Without the pictures, output all of the data exactly.

━━━━

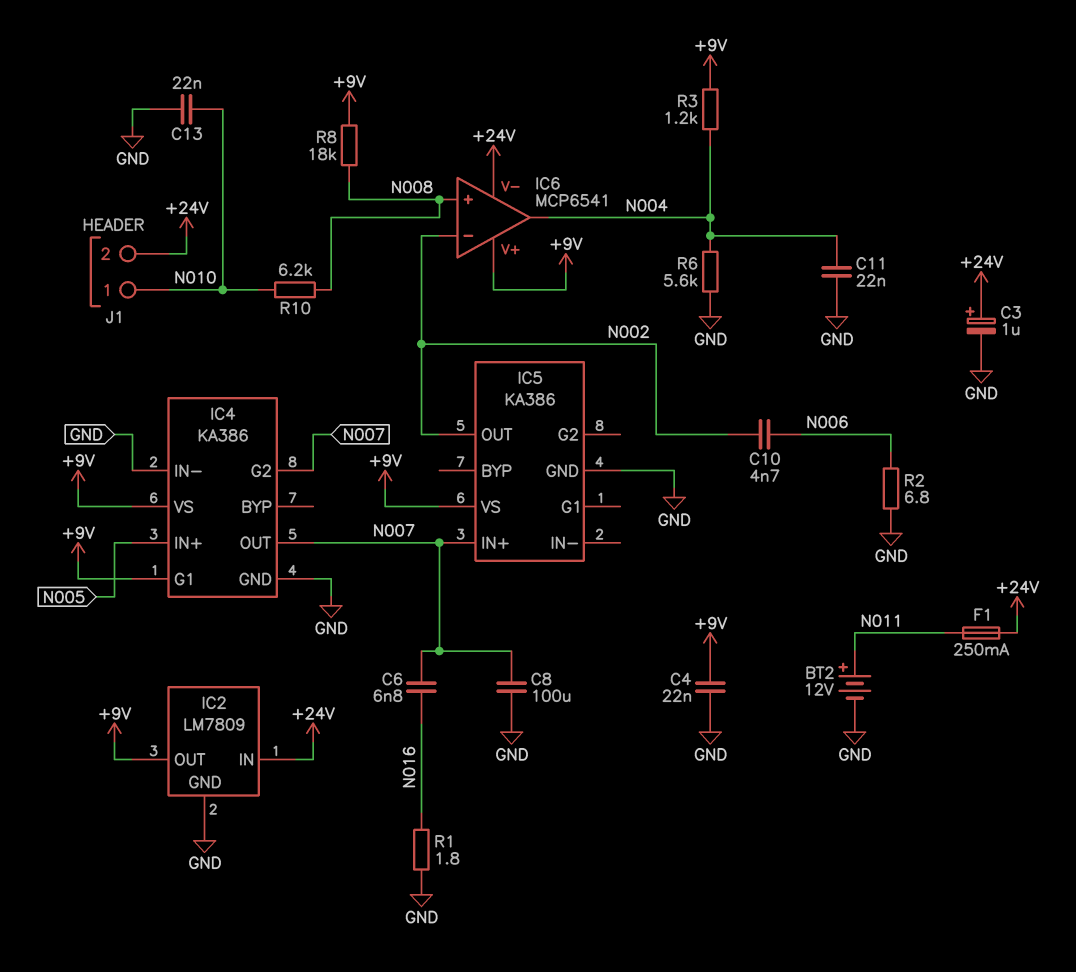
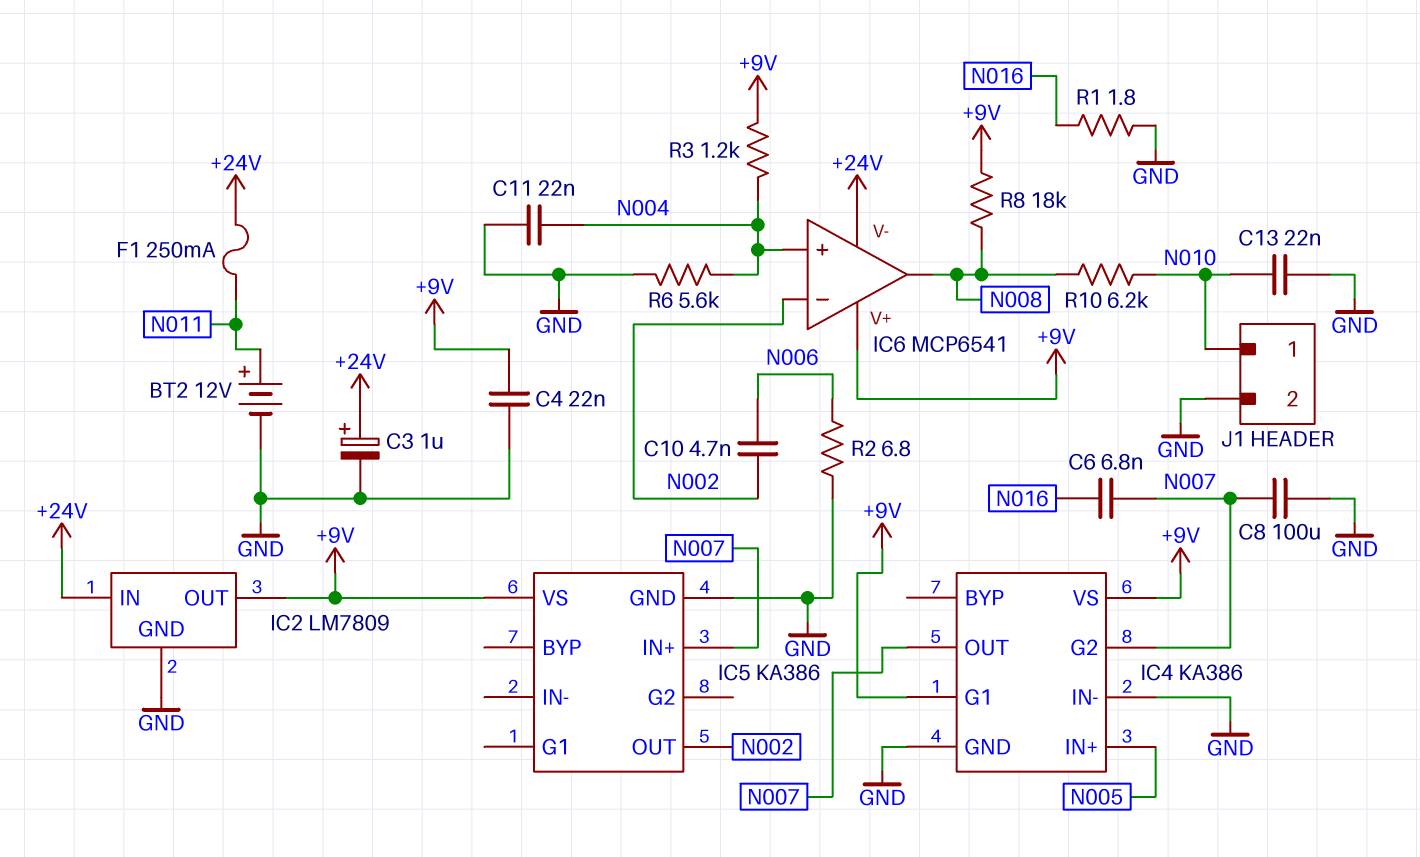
IC6 pin in+: N008 -> N004
IC6 pin out: N004 -> N008
J1 pin 2: +24V -> GND

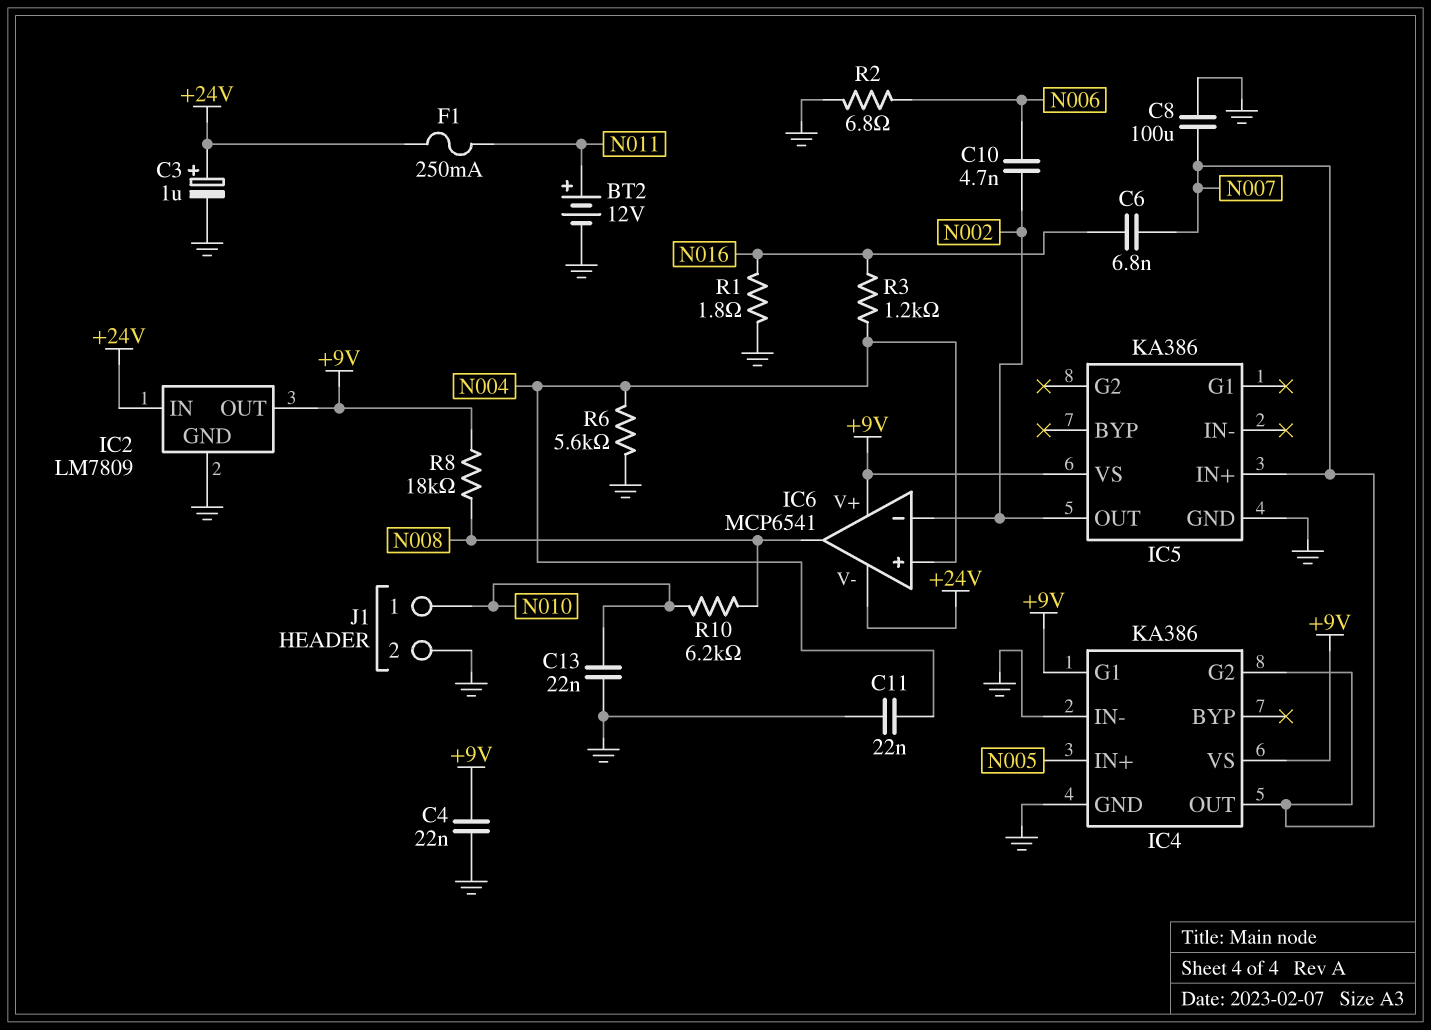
R3: 1.2k (+9V, N004) -> 1.2k (N004, N016)

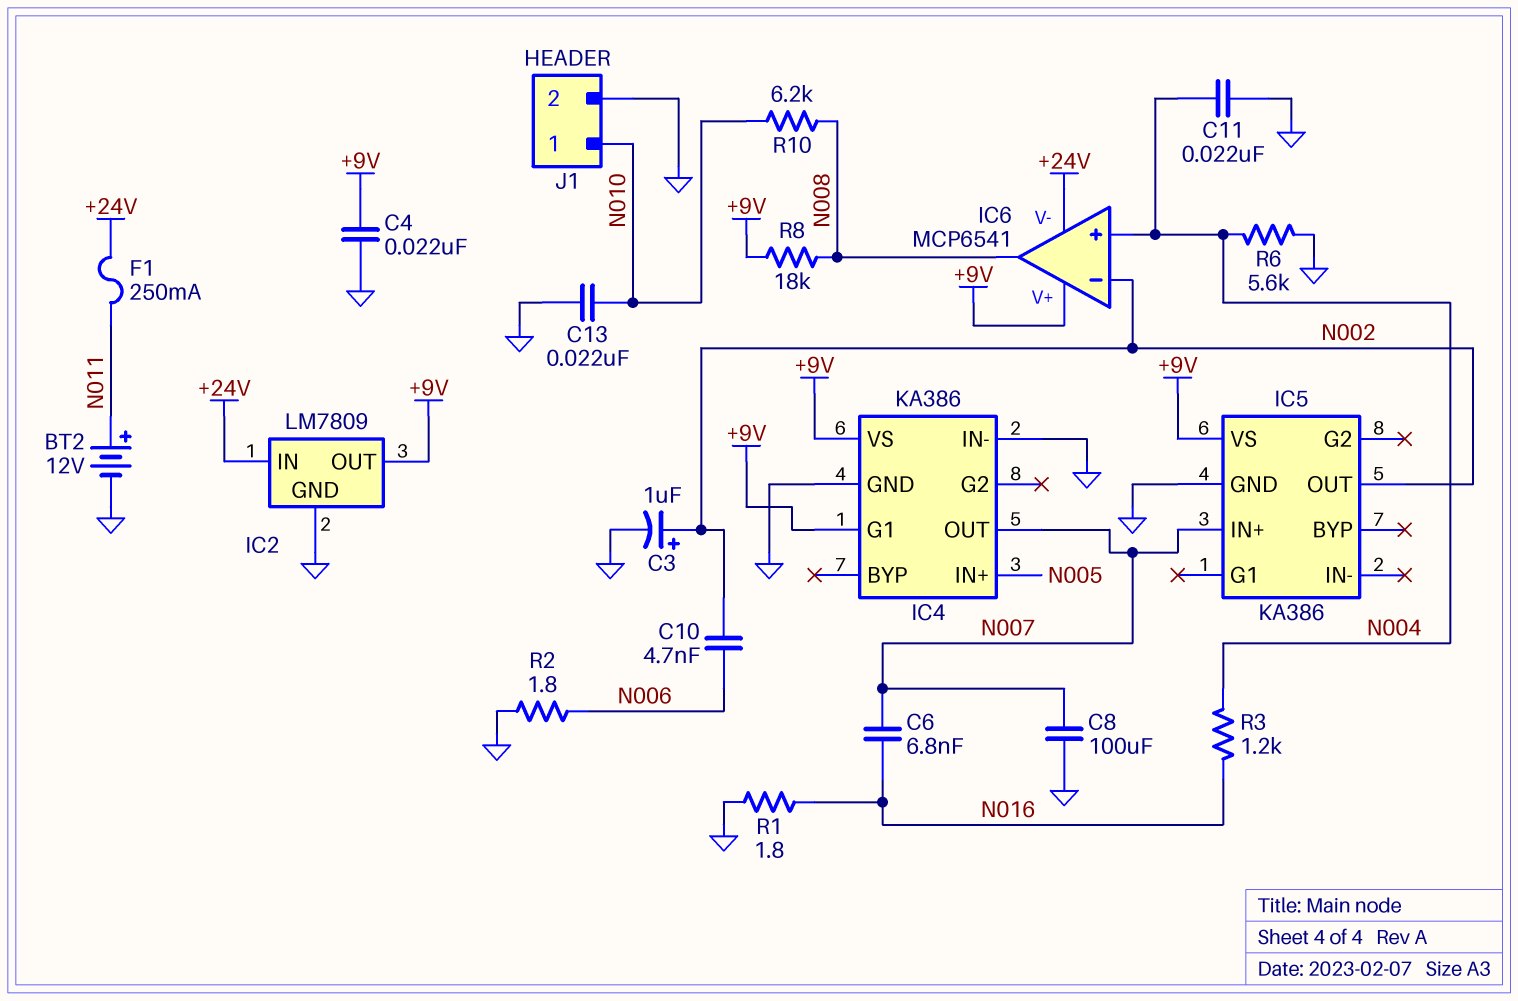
C3: 1uF (plus +24V, minus GND) -> 1uF (plus N002, minus GND)
IC4 pin G2: N007 -> none
R2: 6.8 (GND, N006) -> 1.8 (GND, N006)

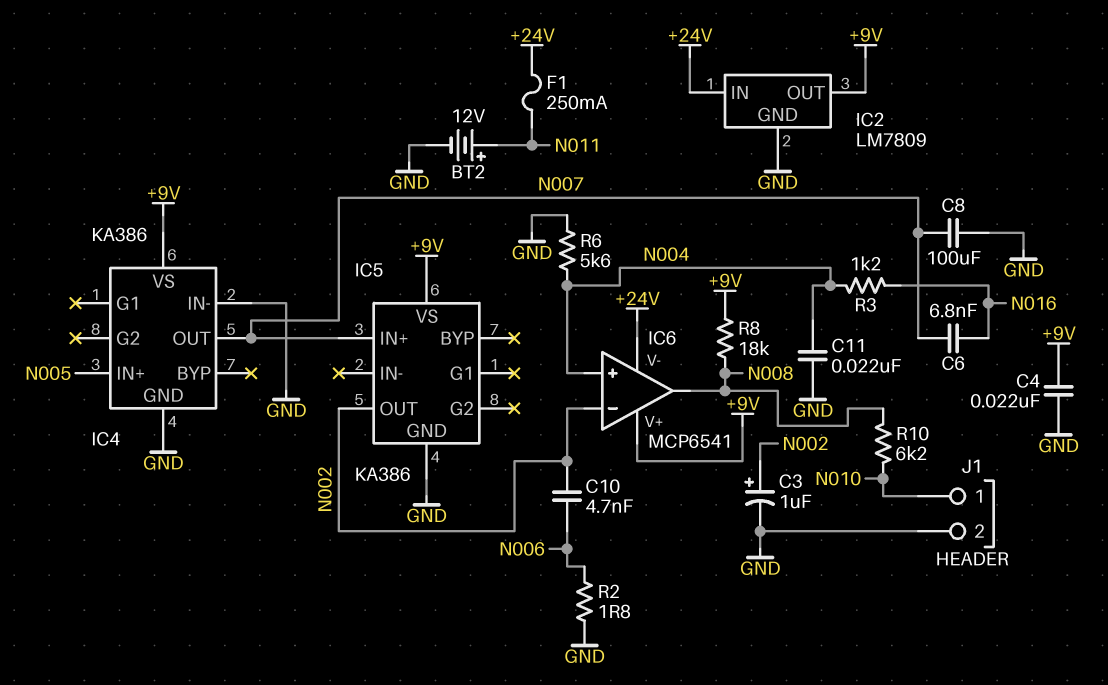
C13: 22nF (GND, N010) -> none
IC4 pin G1: +9V -> none
R1: 1.8 (GND, N016) -> none

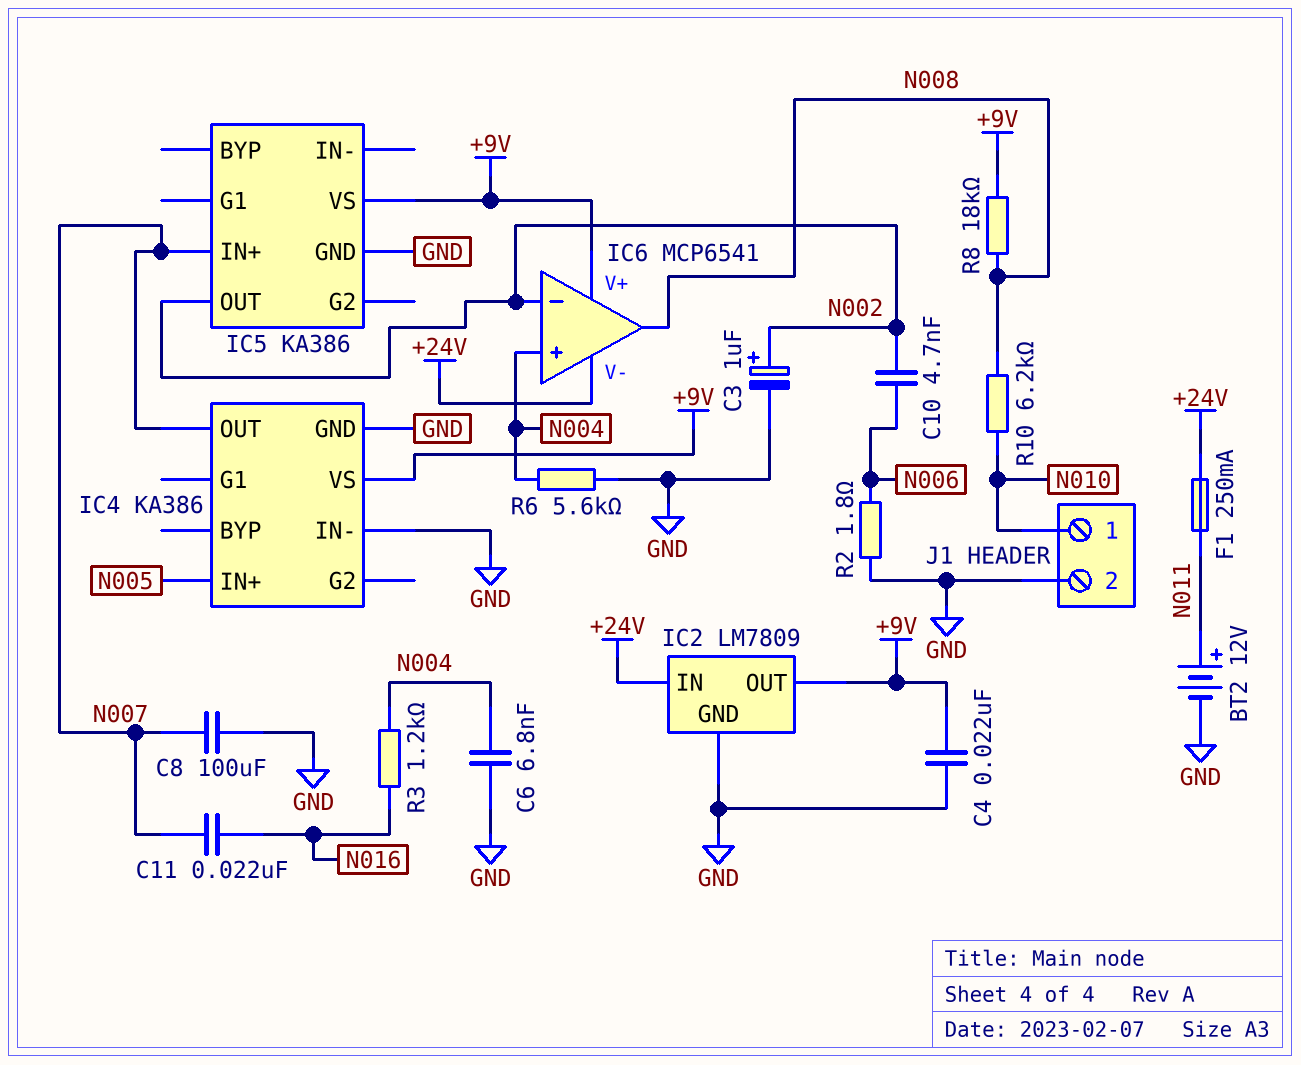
C6: 6.8nF (N007, N016) -> 6.8nF (GND, N004)
C11: 22nF (GND, N004) -> 22nF (N007, N016)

━━━━

YOUR SOLUTION =>
IC6 pin in+: N008 -> N004
IC6 pin out: N004 -> N008
J1 pin 2: +24V -> GND

R3: 1.2k (+9V, N004) -> 1.2k (N004, N016)

C3: 1uF (plus +24V, minus GND) -> 1uF (plus N002, minus GND)
IC4 pin G2: N007 -> none
R2: 6.8 (GND, N006) -> 1.8 (GND, N006)

C13: 22nF (GND, N010) -> none
IC4 pin G1: +9V -> none
R1: 1.8 (GND, N016) -> none

C6: 6.8nF (N007, N016) -> 6.8nF (GND, N004)
C11: 22nF (GND, N004) -> 22nF (N007, N016)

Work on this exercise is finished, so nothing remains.